=== EXERCISE ===
From the data below, return the exact lines starting at the line containing "brown domino: 0 -> 3" and ending at the line containing "yellow watering can: 2 -> 0", both included, and nothing else.

%%

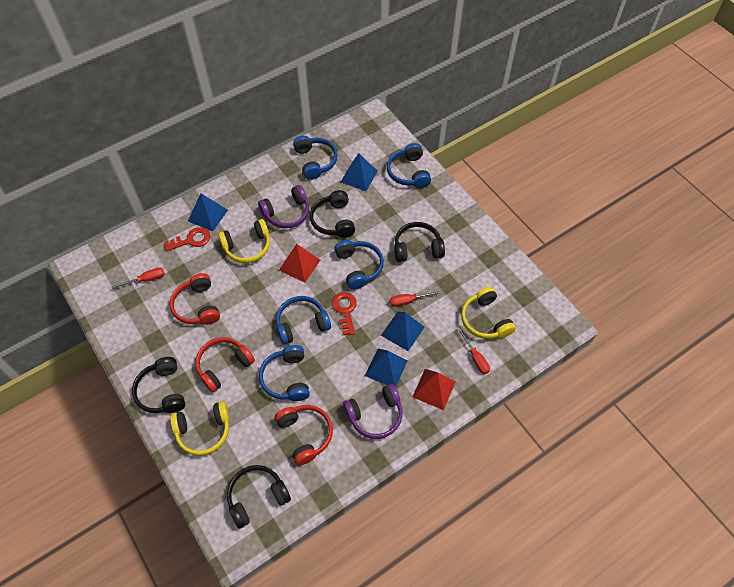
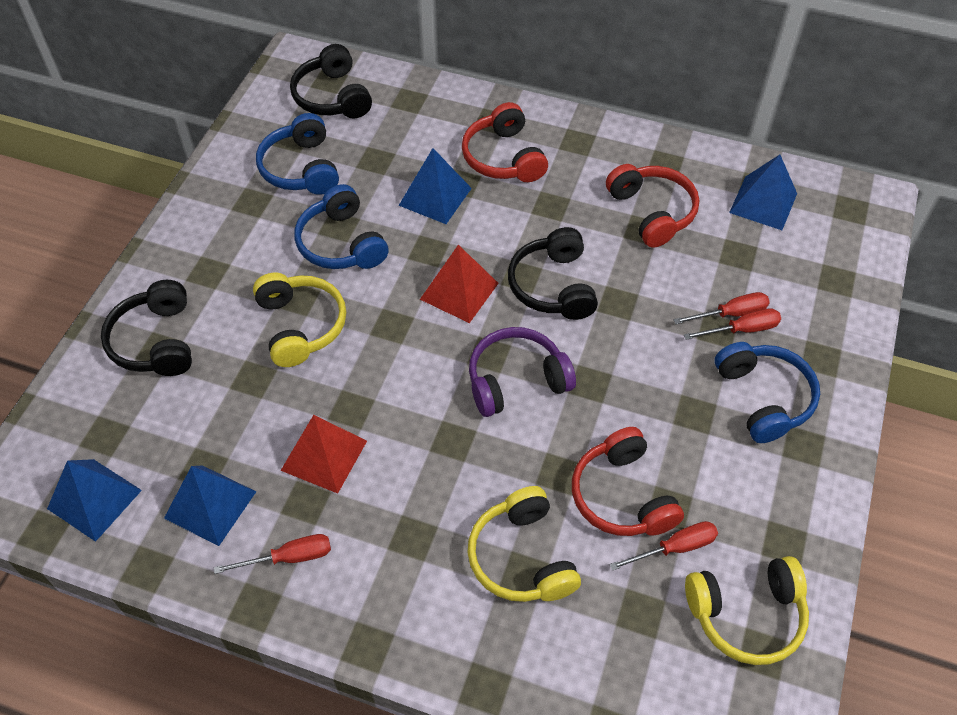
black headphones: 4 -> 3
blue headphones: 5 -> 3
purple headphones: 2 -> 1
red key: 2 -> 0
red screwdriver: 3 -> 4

%%
%%

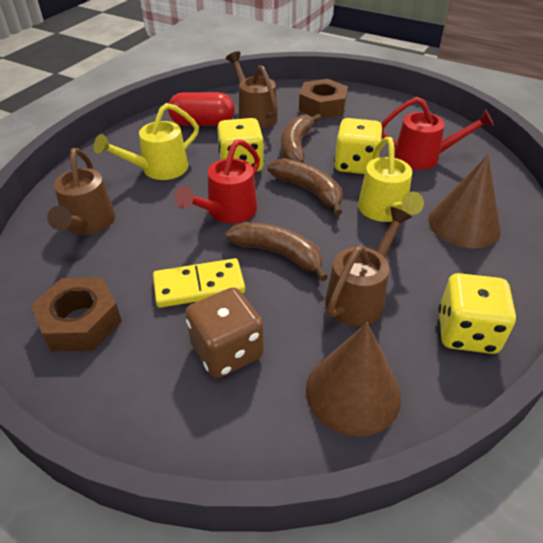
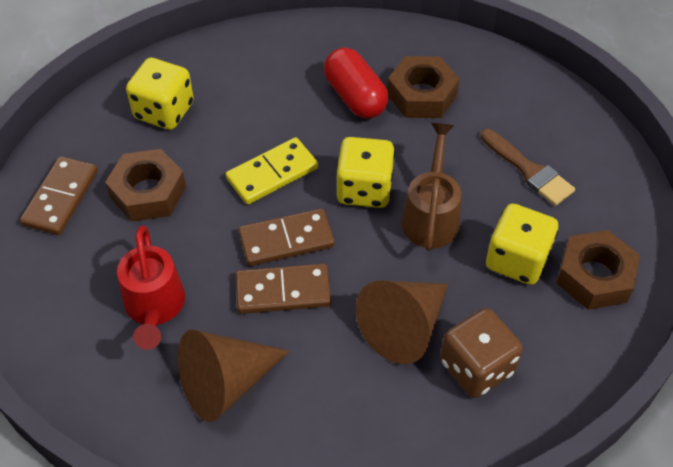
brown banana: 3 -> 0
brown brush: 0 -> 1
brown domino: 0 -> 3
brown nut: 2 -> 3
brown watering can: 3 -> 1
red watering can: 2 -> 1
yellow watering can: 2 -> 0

%%

=== REPLY ===
brown domino: 0 -> 3
brown nut: 2 -> 3
brown watering can: 3 -> 1
red watering can: 2 -> 1
yellow watering can: 2 -> 0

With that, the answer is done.